Object tracking records
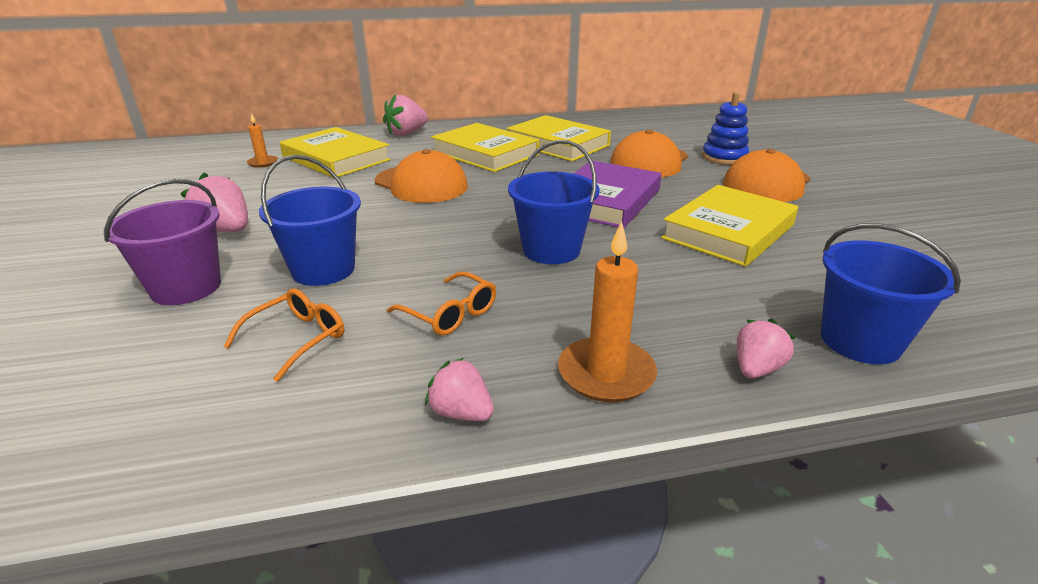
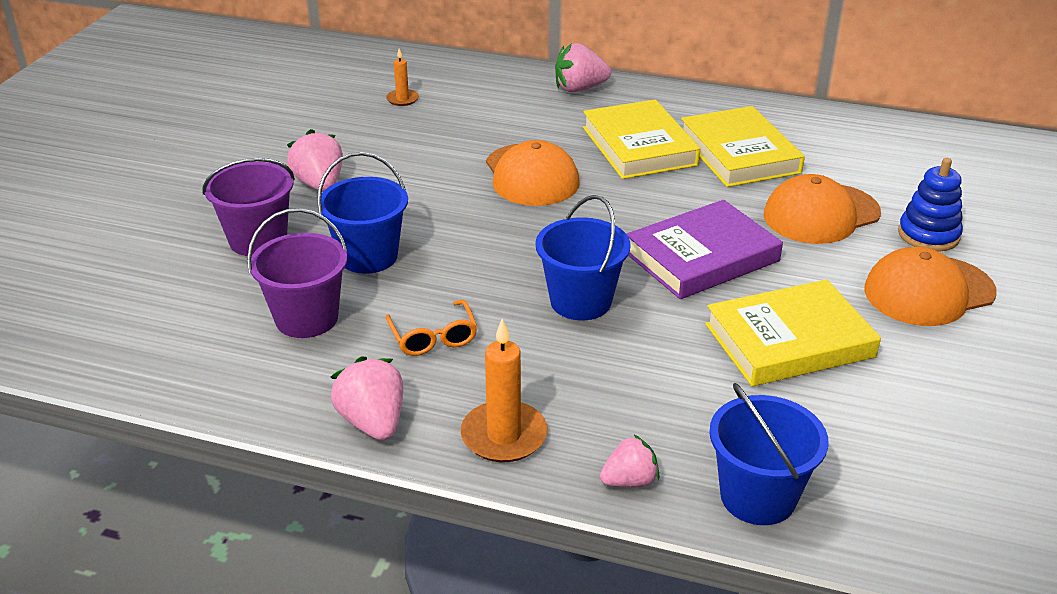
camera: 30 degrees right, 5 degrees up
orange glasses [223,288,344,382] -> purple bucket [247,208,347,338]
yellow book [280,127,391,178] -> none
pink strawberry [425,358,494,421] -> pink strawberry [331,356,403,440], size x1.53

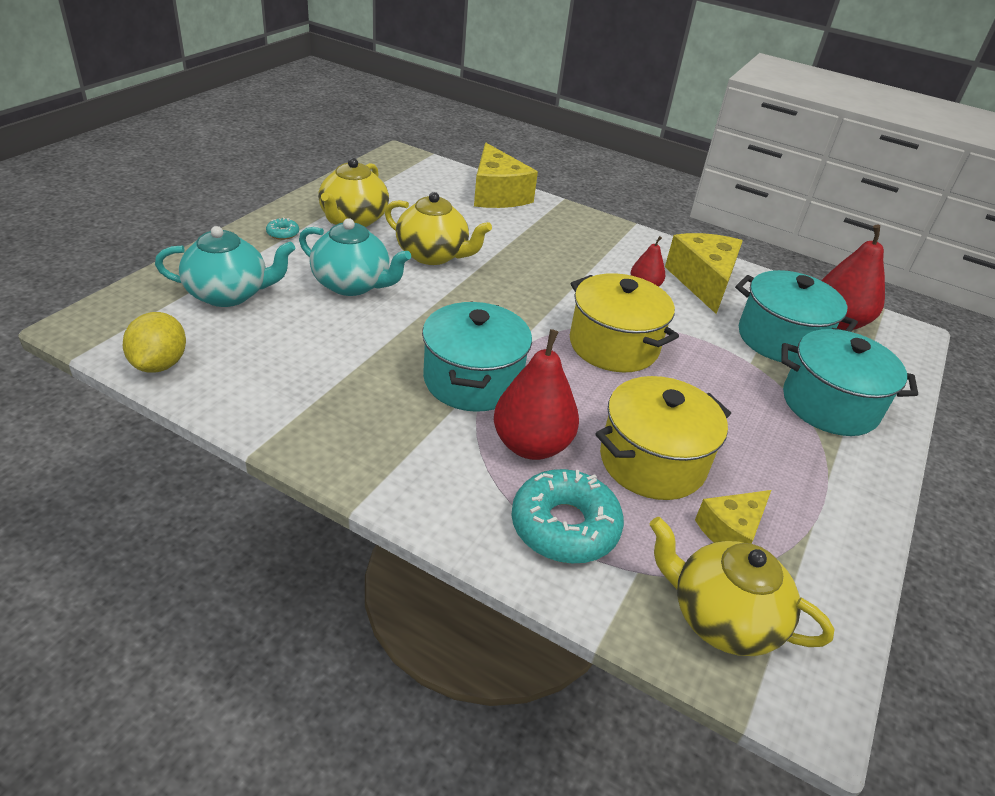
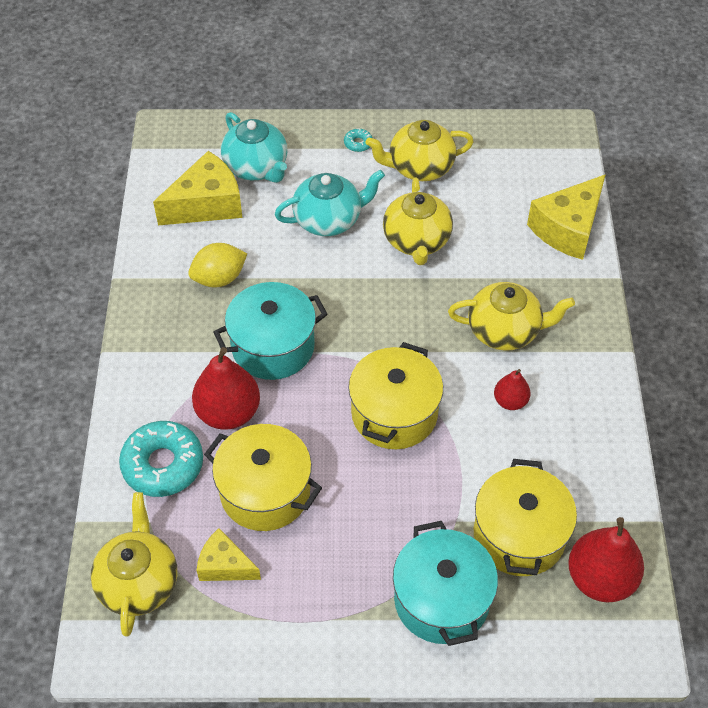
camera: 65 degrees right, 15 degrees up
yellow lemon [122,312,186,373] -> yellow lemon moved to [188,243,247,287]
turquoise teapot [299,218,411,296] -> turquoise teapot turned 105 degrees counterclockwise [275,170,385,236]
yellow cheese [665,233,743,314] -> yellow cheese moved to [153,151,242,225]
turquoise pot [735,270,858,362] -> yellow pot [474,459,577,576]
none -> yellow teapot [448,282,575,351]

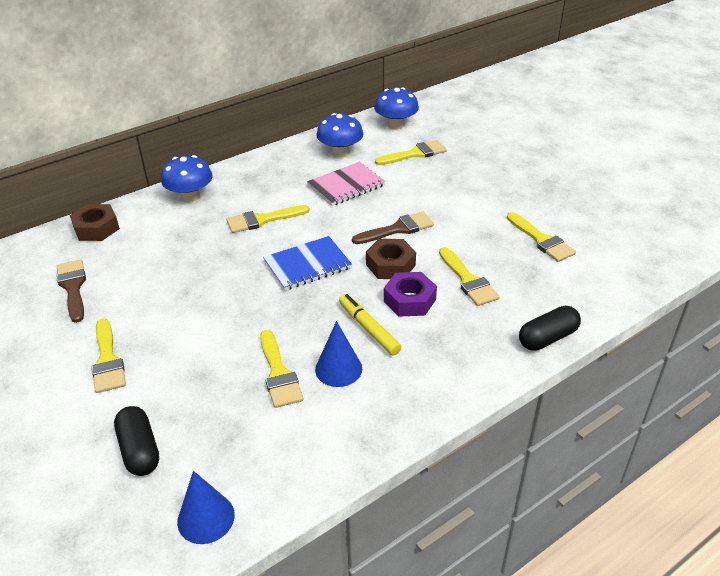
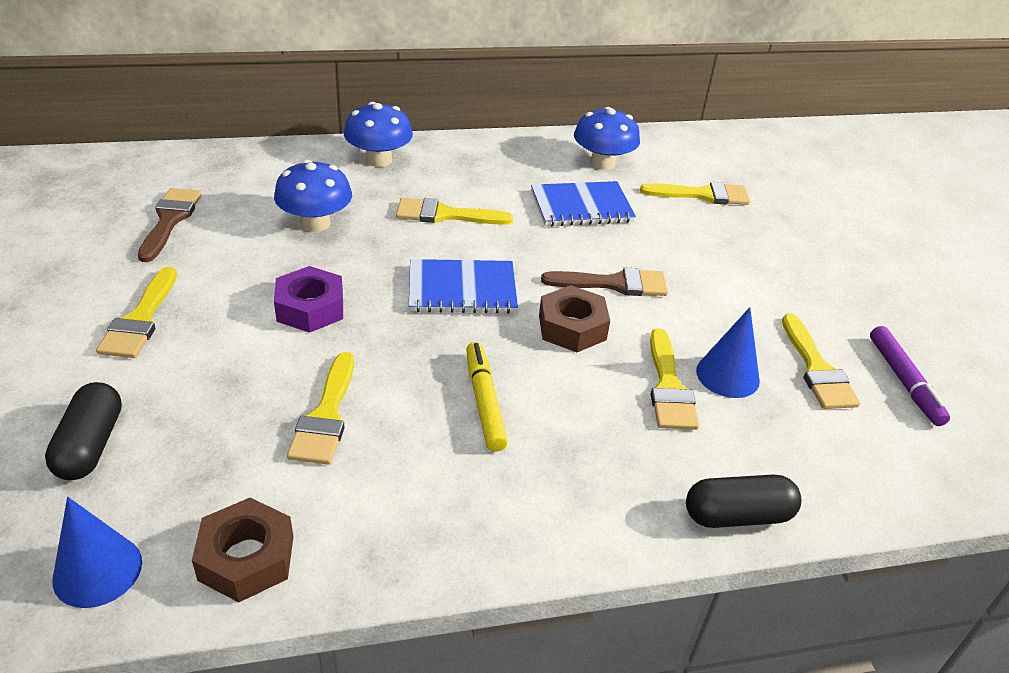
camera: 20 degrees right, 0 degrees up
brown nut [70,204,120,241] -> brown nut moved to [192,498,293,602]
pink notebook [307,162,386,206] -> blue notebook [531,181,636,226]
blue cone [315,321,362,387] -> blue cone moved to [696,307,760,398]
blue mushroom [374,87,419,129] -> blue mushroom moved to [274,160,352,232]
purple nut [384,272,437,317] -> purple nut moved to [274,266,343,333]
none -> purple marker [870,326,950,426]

Assignment -> All of the records above should be written out exactly, with the pictures left out.

Response area ->
camera: 30 degrees right, 5 degrees up
orange glasses [223,288,344,382] -> purple bucket [247,208,347,338]
yellow book [280,127,391,178] -> none
pink strawberry [425,358,494,421] -> pink strawberry [331,356,403,440], size x1.53

camera: 65 degrees right, 15 degrees up
yellow lemon [122,312,186,373] -> yellow lemon moved to [188,243,247,287]
turquoise teapot [299,218,411,296] -> turquoise teapot turned 105 degrees counterclockwise [275,170,385,236]
yellow cheese [665,233,743,314] -> yellow cheese moved to [153,151,242,225]
turquoise pot [735,270,858,362] -> yellow pot [474,459,577,576]
none -> yellow teapot [448,282,575,351]

camera: 20 degrees right, 0 degrees up
brown nut [70,204,120,241] -> brown nut moved to [192,498,293,602]
pink notebook [307,162,386,206] -> blue notebook [531,181,636,226]
blue cone [315,321,362,387] -> blue cone moved to [696,307,760,398]
blue mushroom [374,87,419,129] -> blue mushroom moved to [274,160,352,232]
purple nut [384,272,437,317] -> purple nut moved to [274,266,343,333]
none -> purple marker [870,326,950,426]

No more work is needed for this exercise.